Saved entries
□ □ □ □

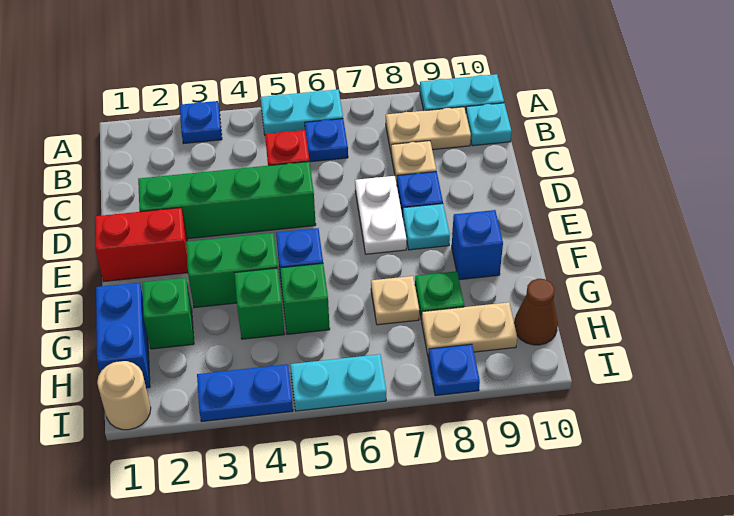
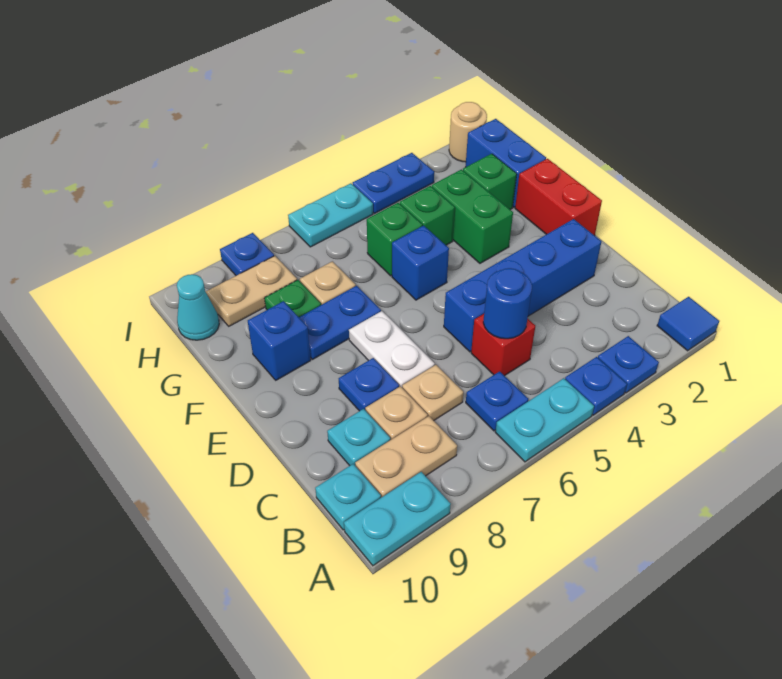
none -> blue tile A1 level 1
none -> blue plate A4 level 1
none -> blue round brick C5 level 2
none -> tan plate C7 level 1
green brick D2:D5 level 1 -> blue brick D2:D5 level 1
red brick E1:E2 level 1 -> red brick E1:F1 level 1
cyan plate E8 level 1 -> cyan plate C9 level 1
green brick F3:F4 level 1 -> green brick F3:G3 level 1
none -> blue plate F7:F8 level 1
brown cone H10 level 1 -> cyan cone H10 level 1

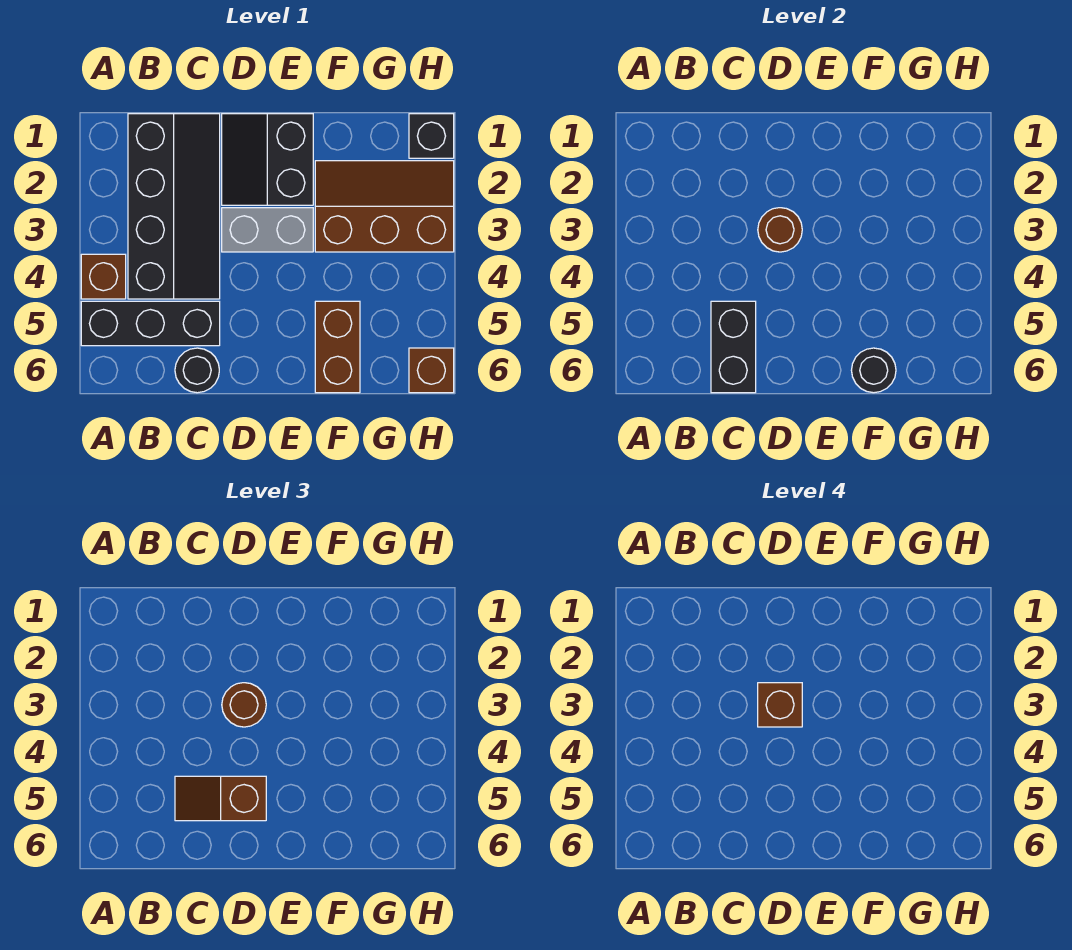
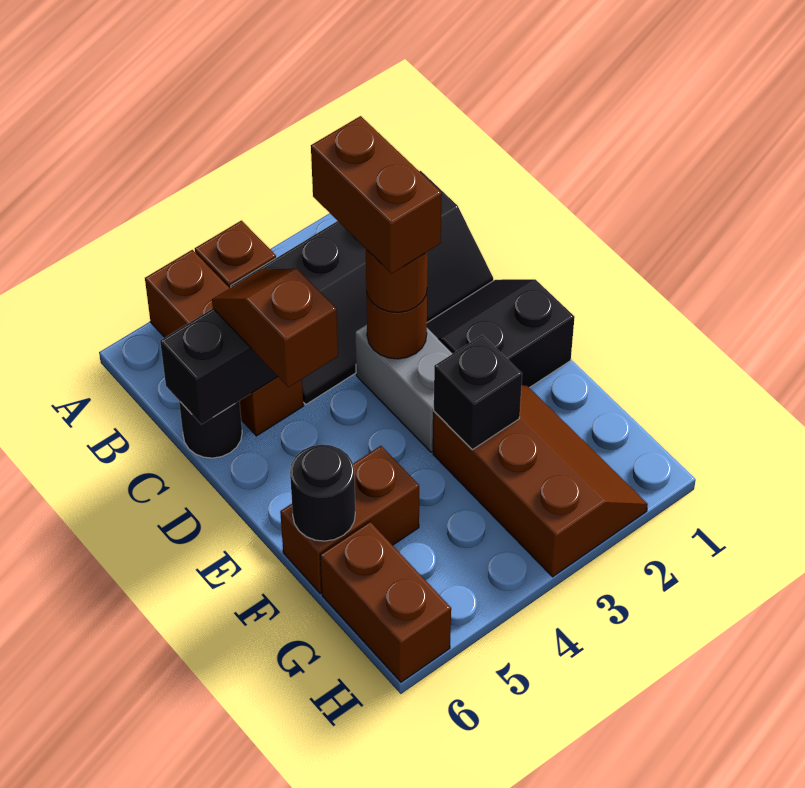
black brick A5:C5 level 1 -> brown brick A5:C5 level 1
brown brick D3 level 4 -> brown brick C3:D3 level 4
black brick H1 level 1 -> black brick F3 level 2
brown brick H6 level 1 -> brown brick G6:H6 level 1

□ □ □ □

TASK GOAL: From the first line to the last, repeat the data above exactly and leave the pictures out.

OUTPUT OF THE TASK:
none -> blue tile A1 level 1
none -> blue plate A4 level 1
none -> blue round brick C5 level 2
none -> tan plate C7 level 1
green brick D2:D5 level 1 -> blue brick D2:D5 level 1
red brick E1:E2 level 1 -> red brick E1:F1 level 1
cyan plate E8 level 1 -> cyan plate C9 level 1
green brick F3:F4 level 1 -> green brick F3:G3 level 1
none -> blue plate F7:F8 level 1
brown cone H10 level 1 -> cyan cone H10 level 1

black brick A5:C5 level 1 -> brown brick A5:C5 level 1
brown brick D3 level 4 -> brown brick C3:D3 level 4
black brick H1 level 1 -> black brick F3 level 2
brown brick H6 level 1 -> brown brick G6:H6 level 1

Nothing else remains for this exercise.